Required work:
Return only the number of lines in the data below where the word "notices" appears.

Dataset entries

=== Begin Enclosure ===

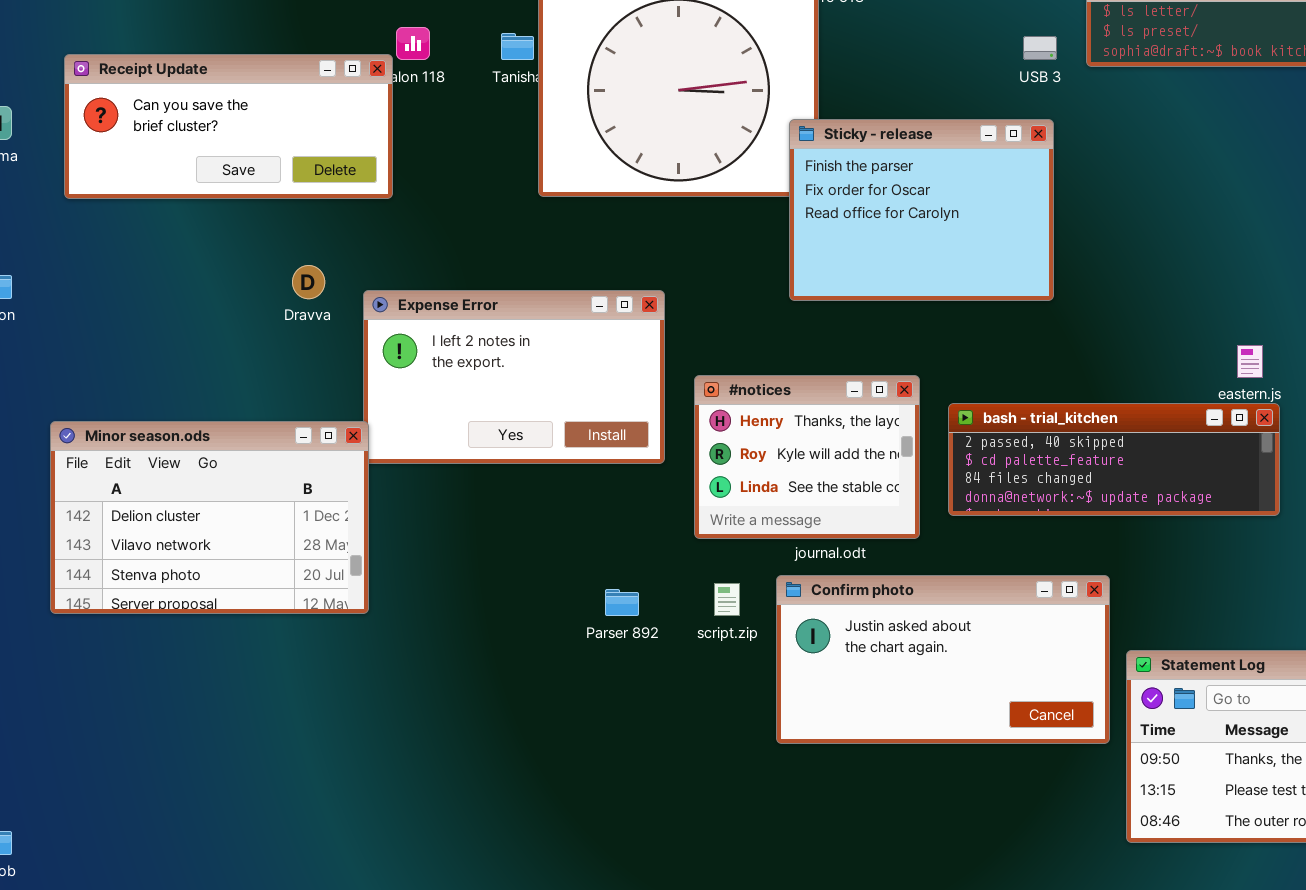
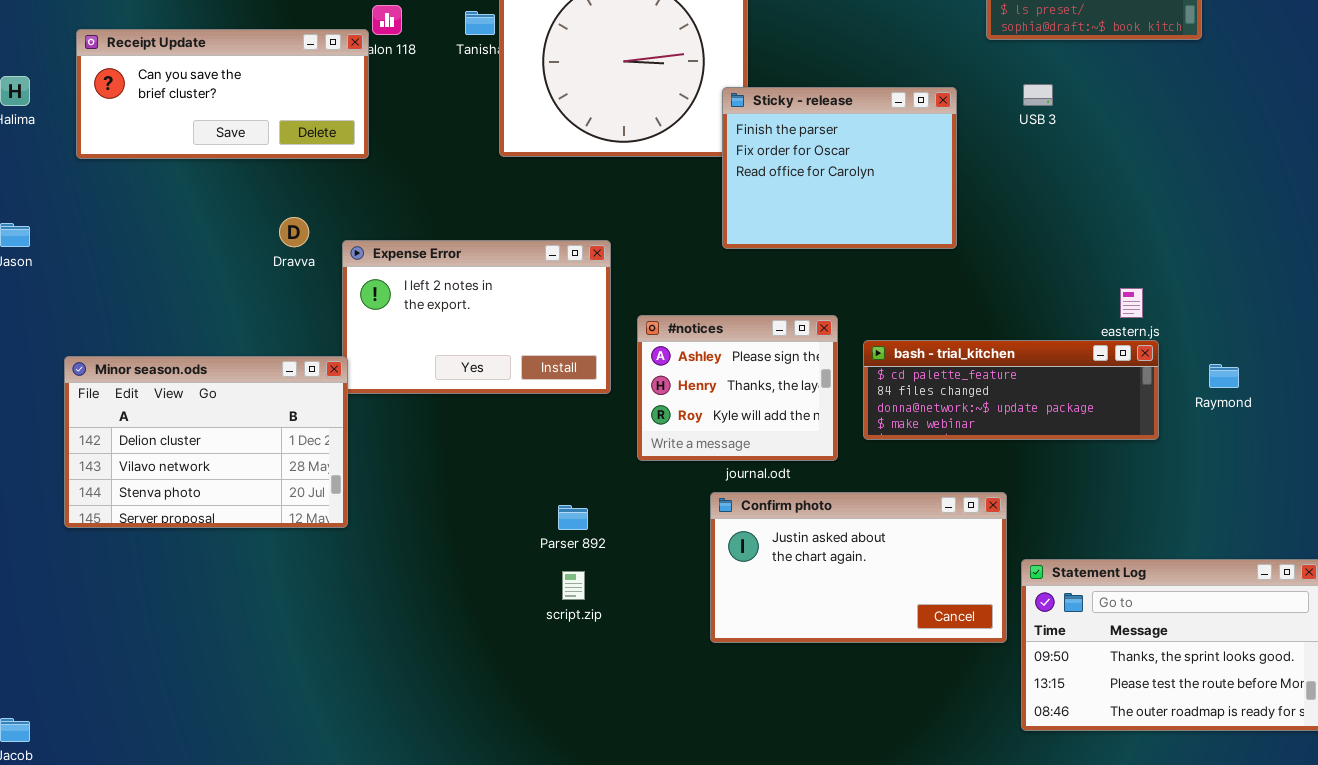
USB 3: [1023,36,1057,60] -> [1023,84,1053,106], moved
#notices: [694,375,920,539] -> [637,315,838,461], scrolled up 1 row
bash - trial_kitchen: [948,403,1280,516] -> [863,340,1159,440], scrolled down 1 row
script.zip: [714,583,740,616] -> [562,571,585,600], moved

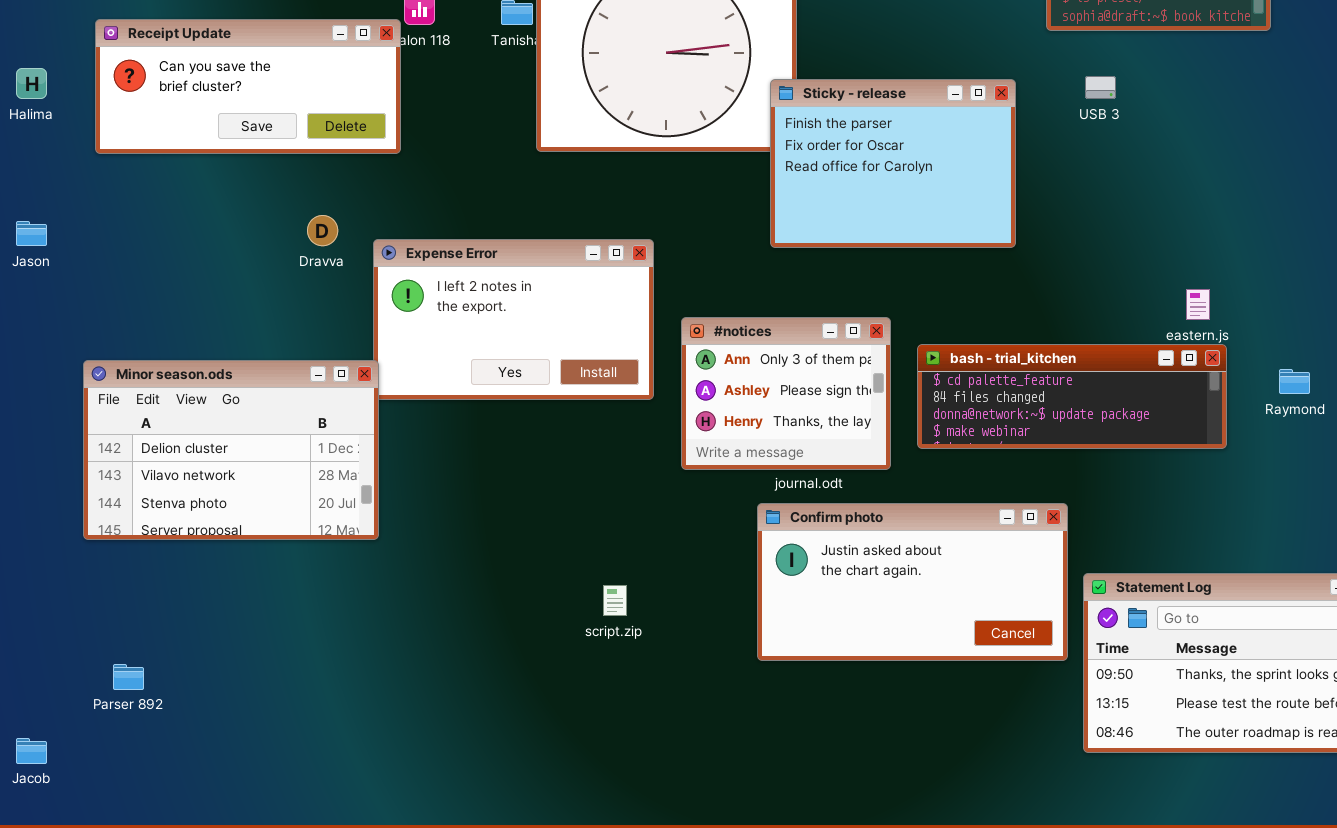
#notices: [637,315,838,461] -> [681,317,891,470], scrolled up 1 row
Parser 892: [558,505,588,530] -> [113,664,144,690], moved

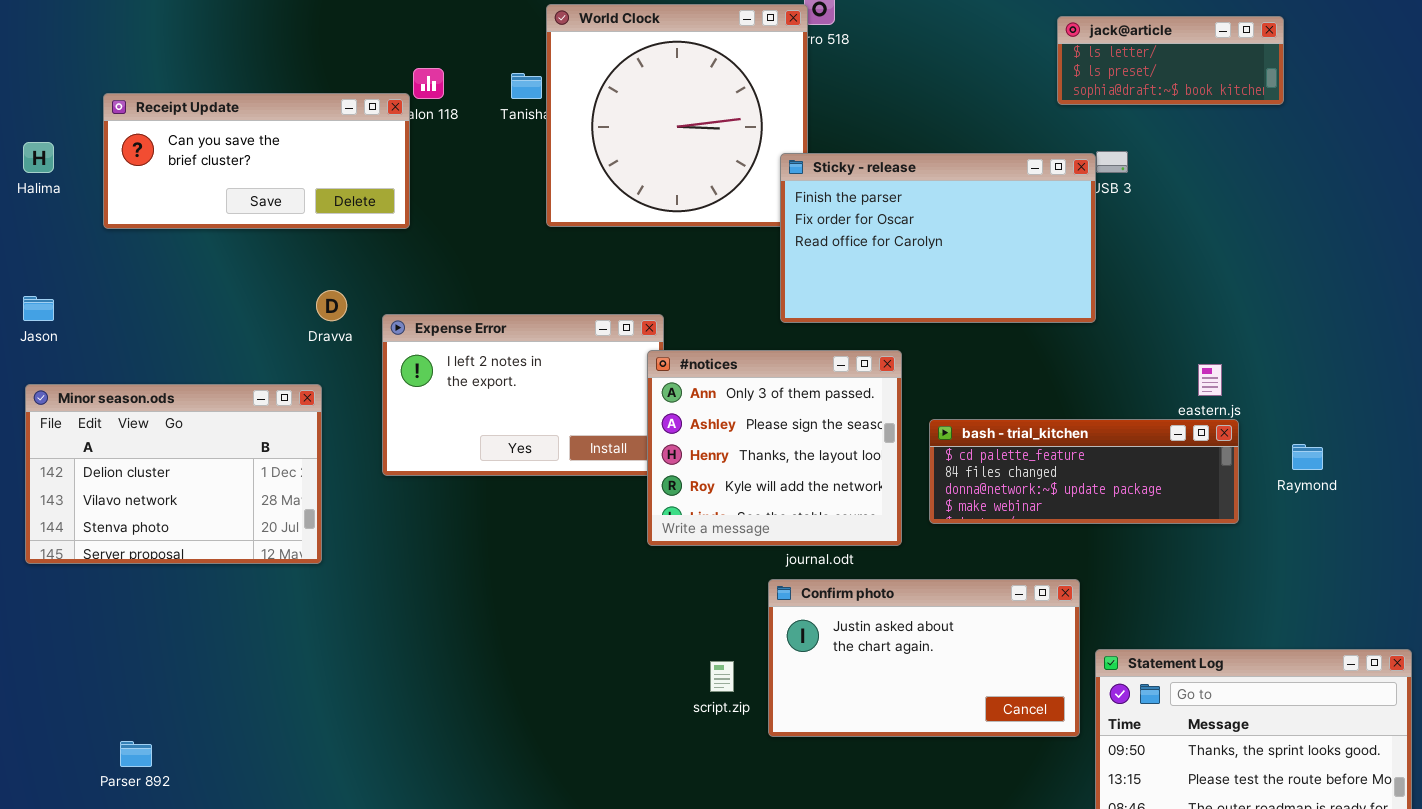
Sticky - release: [770,79,1016,248] -> [780,153,1096,323], resized
#notices: [681,317,891,470] -> [647,350,902,546], resized
Minor season.ods: [83,360,379,540] -> [25,384,322,564], moved
script.zip: [603,585,627,616] -> [710,661,734,692], moved

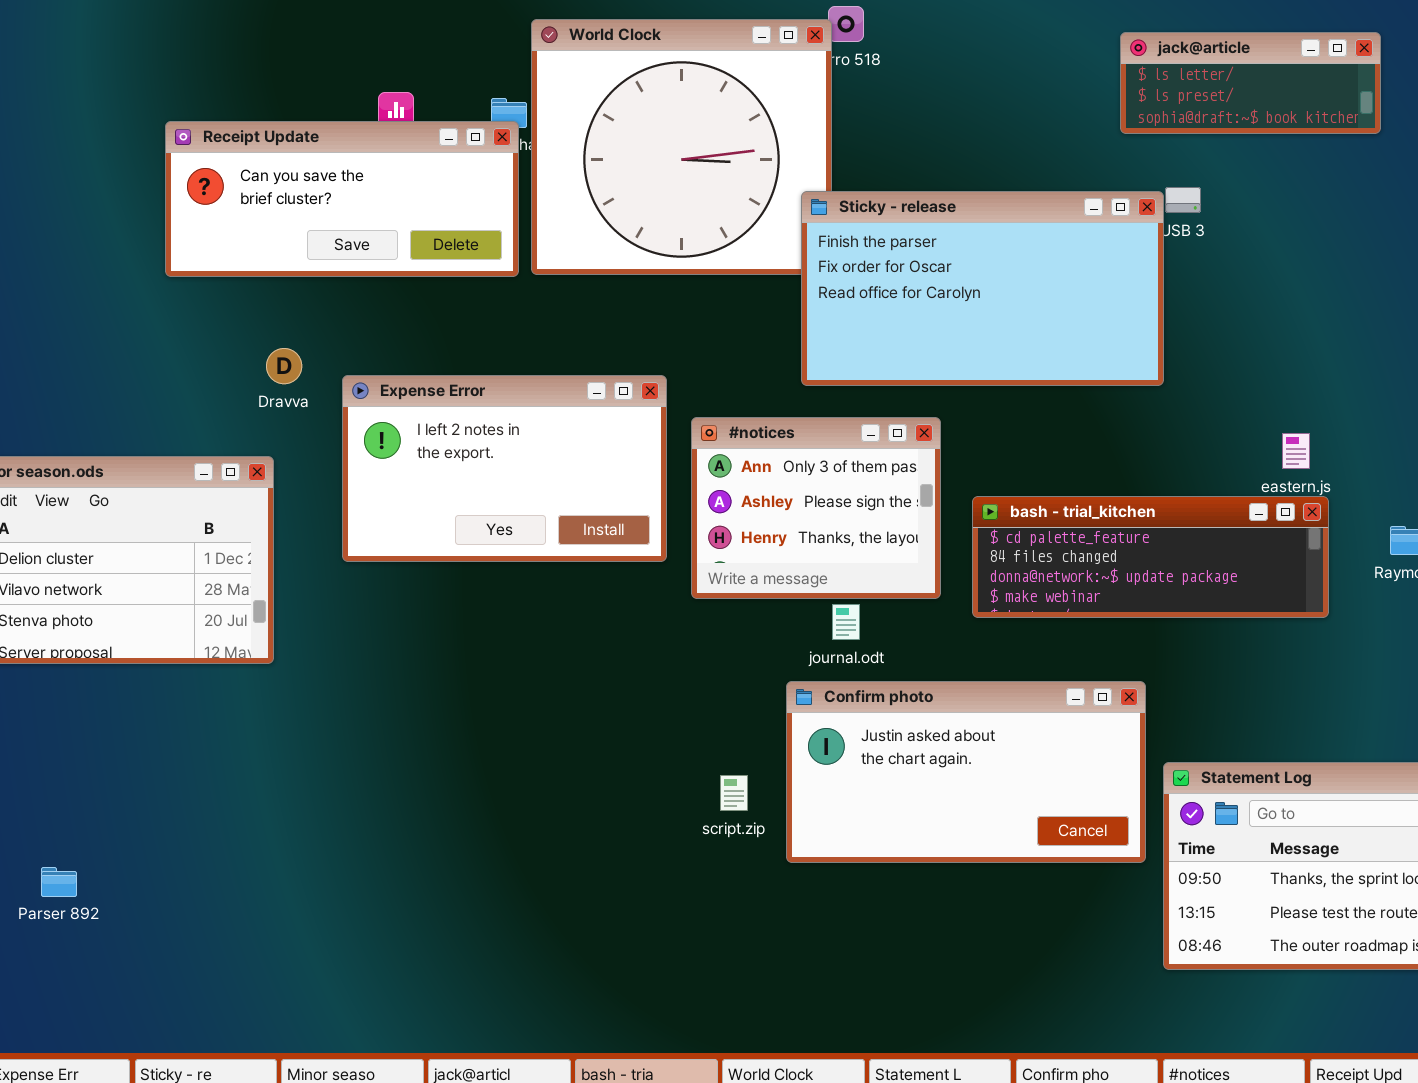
Receipt Update: [103,93,410,229] -> [165,121,519,277], moved
#notices: [647,350,902,546] -> [691,417,941,599], resized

=== End Enclosure ===

Problem solution:
4